INFORMATION GIVEN
=== Begin Enclosure ===

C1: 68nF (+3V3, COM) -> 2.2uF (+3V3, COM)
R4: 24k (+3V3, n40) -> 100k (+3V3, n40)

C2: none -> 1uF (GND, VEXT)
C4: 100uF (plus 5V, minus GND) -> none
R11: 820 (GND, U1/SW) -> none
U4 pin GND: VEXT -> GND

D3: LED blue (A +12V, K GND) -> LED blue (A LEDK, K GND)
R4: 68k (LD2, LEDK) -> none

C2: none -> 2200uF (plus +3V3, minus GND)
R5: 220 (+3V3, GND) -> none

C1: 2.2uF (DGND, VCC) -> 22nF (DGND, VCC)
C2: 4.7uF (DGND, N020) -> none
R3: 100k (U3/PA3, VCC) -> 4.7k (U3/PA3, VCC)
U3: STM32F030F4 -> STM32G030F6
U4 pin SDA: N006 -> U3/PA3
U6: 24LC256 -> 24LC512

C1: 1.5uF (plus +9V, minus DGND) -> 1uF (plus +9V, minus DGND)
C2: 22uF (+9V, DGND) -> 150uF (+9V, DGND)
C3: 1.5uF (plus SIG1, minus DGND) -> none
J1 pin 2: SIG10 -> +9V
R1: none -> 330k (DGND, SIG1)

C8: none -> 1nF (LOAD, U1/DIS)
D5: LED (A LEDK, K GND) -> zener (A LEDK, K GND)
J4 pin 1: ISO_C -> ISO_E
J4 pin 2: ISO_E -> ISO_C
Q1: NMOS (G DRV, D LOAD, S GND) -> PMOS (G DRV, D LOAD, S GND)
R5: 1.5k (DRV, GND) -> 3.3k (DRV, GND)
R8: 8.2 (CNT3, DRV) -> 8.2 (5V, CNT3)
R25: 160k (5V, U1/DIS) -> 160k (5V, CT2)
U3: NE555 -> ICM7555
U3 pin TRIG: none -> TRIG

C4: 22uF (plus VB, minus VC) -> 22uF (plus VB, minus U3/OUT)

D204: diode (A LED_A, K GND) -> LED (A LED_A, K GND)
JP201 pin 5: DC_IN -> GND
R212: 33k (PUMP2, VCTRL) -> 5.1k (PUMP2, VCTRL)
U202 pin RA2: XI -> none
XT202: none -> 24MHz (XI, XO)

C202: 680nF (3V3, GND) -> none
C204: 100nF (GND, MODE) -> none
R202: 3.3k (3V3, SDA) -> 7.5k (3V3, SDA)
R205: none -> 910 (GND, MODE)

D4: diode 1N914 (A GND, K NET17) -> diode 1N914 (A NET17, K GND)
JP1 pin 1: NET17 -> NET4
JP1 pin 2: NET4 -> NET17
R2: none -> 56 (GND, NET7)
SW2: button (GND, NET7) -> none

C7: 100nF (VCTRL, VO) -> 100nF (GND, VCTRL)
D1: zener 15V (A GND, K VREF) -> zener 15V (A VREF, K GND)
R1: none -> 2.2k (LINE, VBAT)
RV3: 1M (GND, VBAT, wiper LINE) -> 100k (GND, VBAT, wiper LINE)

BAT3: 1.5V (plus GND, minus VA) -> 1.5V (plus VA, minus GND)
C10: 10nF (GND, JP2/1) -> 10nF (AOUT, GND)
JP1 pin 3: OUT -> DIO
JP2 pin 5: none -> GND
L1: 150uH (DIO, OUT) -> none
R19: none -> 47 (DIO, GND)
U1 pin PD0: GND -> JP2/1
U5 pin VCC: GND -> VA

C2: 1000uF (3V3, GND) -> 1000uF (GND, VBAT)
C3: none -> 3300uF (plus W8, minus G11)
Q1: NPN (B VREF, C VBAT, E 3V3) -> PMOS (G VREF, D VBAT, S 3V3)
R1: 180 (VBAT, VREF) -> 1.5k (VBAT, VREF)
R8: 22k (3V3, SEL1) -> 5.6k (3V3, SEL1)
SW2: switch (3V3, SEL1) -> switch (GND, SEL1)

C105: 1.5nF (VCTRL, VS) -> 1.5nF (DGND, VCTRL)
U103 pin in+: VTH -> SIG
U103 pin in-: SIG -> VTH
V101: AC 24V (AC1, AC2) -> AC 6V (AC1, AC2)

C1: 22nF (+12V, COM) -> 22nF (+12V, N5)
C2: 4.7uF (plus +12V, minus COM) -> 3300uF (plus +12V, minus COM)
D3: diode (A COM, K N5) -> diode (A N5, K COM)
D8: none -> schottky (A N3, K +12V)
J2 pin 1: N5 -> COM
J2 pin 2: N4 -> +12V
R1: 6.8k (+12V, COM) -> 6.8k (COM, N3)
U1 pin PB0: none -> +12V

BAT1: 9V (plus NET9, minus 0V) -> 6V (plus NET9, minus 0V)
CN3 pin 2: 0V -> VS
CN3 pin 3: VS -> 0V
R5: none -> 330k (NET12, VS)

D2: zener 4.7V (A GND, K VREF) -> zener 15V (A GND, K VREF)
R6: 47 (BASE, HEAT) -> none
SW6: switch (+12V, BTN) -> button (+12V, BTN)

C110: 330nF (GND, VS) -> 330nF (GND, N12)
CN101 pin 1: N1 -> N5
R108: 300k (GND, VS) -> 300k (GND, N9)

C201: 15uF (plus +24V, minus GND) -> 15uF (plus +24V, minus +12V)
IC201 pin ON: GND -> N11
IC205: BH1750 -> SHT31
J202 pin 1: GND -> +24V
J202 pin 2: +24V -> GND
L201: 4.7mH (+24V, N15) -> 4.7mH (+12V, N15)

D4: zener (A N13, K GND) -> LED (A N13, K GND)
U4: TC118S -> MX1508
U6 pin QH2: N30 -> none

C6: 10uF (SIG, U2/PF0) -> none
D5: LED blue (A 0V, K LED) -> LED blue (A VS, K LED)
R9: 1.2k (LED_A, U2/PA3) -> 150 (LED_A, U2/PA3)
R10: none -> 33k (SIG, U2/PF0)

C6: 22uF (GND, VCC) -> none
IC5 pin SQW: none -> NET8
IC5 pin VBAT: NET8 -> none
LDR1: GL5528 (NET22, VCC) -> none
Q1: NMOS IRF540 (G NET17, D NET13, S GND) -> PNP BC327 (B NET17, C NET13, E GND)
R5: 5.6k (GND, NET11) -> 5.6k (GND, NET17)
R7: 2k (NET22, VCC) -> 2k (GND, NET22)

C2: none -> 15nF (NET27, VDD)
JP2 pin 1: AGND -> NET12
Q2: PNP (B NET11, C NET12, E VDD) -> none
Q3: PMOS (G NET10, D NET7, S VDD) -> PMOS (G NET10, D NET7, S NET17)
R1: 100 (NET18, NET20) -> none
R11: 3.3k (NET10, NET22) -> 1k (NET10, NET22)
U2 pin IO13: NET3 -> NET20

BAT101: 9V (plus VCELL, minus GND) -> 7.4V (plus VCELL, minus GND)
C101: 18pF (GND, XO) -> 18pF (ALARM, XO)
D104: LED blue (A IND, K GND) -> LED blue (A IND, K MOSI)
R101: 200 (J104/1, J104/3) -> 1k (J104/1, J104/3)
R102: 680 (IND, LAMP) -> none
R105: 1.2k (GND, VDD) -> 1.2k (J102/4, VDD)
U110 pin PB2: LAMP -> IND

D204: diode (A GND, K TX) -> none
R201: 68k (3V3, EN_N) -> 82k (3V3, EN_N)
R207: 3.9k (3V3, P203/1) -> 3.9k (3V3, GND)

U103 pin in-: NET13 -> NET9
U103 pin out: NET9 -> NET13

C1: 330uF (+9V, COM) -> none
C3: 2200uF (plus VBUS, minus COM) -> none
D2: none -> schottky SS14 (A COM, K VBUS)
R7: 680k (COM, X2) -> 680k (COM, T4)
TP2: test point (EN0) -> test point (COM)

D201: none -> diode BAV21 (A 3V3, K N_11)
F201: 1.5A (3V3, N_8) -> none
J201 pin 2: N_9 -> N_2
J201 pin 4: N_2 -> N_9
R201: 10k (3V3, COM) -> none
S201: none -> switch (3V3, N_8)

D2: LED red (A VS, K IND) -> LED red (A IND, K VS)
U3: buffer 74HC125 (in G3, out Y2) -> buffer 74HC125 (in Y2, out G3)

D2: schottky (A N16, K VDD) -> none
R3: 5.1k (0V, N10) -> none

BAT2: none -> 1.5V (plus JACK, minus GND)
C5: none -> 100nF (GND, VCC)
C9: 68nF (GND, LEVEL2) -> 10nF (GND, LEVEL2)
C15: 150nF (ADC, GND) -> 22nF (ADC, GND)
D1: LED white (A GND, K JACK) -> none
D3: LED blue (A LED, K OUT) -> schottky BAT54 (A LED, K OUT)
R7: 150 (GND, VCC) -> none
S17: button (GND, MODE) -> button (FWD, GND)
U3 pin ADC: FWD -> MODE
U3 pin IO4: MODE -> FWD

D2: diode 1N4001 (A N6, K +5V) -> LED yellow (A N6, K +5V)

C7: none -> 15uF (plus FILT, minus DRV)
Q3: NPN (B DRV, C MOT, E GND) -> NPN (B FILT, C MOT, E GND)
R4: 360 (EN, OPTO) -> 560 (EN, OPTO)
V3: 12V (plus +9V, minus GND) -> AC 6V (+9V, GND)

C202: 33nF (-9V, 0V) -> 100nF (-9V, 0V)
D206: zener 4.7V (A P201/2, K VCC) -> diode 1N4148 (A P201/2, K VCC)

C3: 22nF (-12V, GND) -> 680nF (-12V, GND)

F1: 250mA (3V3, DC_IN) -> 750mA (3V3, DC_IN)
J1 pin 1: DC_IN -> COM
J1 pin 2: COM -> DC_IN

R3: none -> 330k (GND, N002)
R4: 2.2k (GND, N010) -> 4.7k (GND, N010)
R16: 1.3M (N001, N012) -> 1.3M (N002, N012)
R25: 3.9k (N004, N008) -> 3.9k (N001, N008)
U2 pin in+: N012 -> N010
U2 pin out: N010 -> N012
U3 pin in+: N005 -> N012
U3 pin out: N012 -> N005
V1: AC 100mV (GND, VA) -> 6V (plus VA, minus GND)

=== End Enclosure ===

ACTIVITY
Within the data above, the lines from the one with "U3: STM32F030F4 -> STM32G030F6" to the one with "J4 pin 2: ISO_E -> ISO_C" must be repeated exactly; no other line belongs in the answer.

RESPONSE TO THIS TASK
U3: STM32F030F4 -> STM32G030F6
U4 pin SDA: N006 -> U3/PA3
U6: 24LC256 -> 24LC512

C1: 1.5uF (plus +9V, minus DGND) -> 1uF (plus +9V, minus DGND)
C2: 22uF (+9V, DGND) -> 150uF (+9V, DGND)
C3: 1.5uF (plus SIG1, minus DGND) -> none
J1 pin 2: SIG10 -> +9V
R1: none -> 330k (DGND, SIG1)

C8: none -> 1nF (LOAD, U1/DIS)
D5: LED (A LEDK, K GND) -> zener (A LEDK, K GND)
J4 pin 1: ISO_C -> ISO_E
J4 pin 2: ISO_E -> ISO_C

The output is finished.